[EXERCISE GOAL]
From the first line to the last, restate the material word for word, omitting pictures.

################

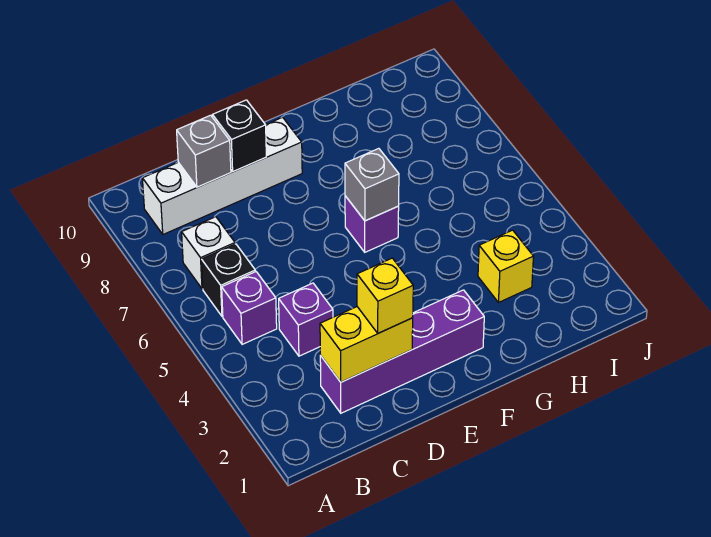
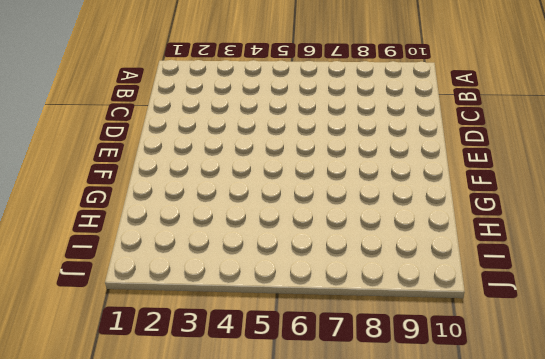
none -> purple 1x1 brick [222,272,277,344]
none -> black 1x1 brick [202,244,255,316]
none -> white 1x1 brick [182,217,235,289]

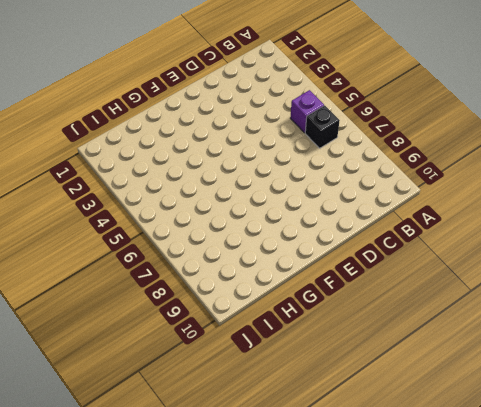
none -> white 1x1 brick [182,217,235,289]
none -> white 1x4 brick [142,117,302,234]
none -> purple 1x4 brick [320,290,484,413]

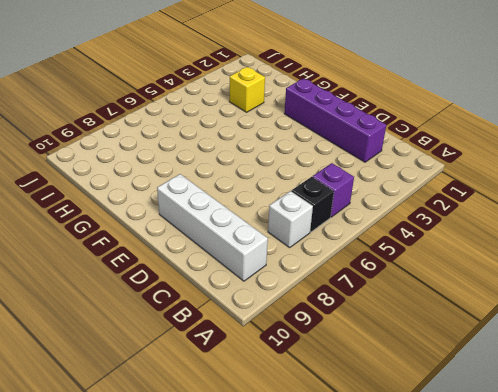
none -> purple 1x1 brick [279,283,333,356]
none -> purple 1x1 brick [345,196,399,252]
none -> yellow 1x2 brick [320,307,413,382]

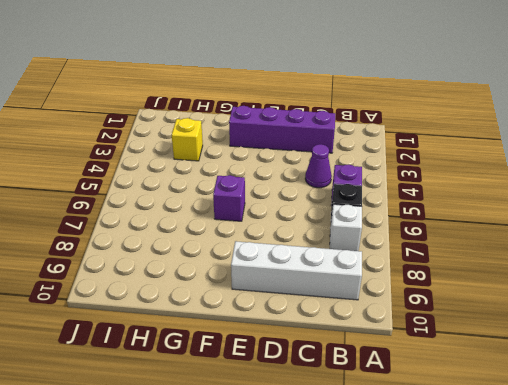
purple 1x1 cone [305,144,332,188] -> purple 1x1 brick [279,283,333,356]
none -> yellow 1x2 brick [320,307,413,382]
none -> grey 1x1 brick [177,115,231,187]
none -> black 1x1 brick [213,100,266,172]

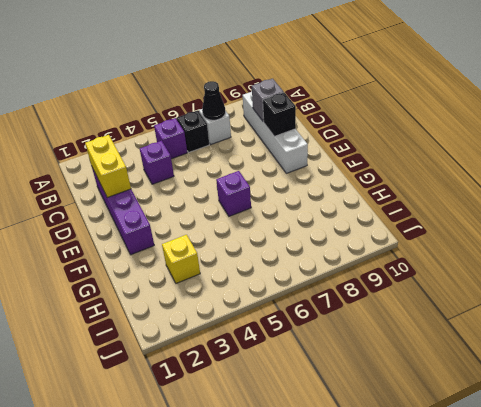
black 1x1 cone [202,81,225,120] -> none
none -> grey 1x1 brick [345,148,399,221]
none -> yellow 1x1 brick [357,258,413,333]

################

[ANSWER SECTION]
none -> purple 1x1 brick [222,272,277,344]
none -> black 1x1 brick [202,244,255,316]
none -> white 1x1 brick [182,217,235,289]

none -> white 1x1 brick [182,217,235,289]
none -> white 1x4 brick [142,117,302,234]
none -> purple 1x4 brick [320,290,484,413]

none -> purple 1x1 brick [279,283,333,356]
none -> purple 1x1 brick [345,196,399,252]
none -> yellow 1x2 brick [320,307,413,382]

purple 1x1 cone [305,144,332,188] -> purple 1x1 brick [279,283,333,356]
none -> yellow 1x2 brick [320,307,413,382]
none -> grey 1x1 brick [177,115,231,187]
none -> black 1x1 brick [213,100,266,172]

black 1x1 cone [202,81,225,120] -> none
none -> grey 1x1 brick [345,148,399,221]
none -> yellow 1x1 brick [357,258,413,333]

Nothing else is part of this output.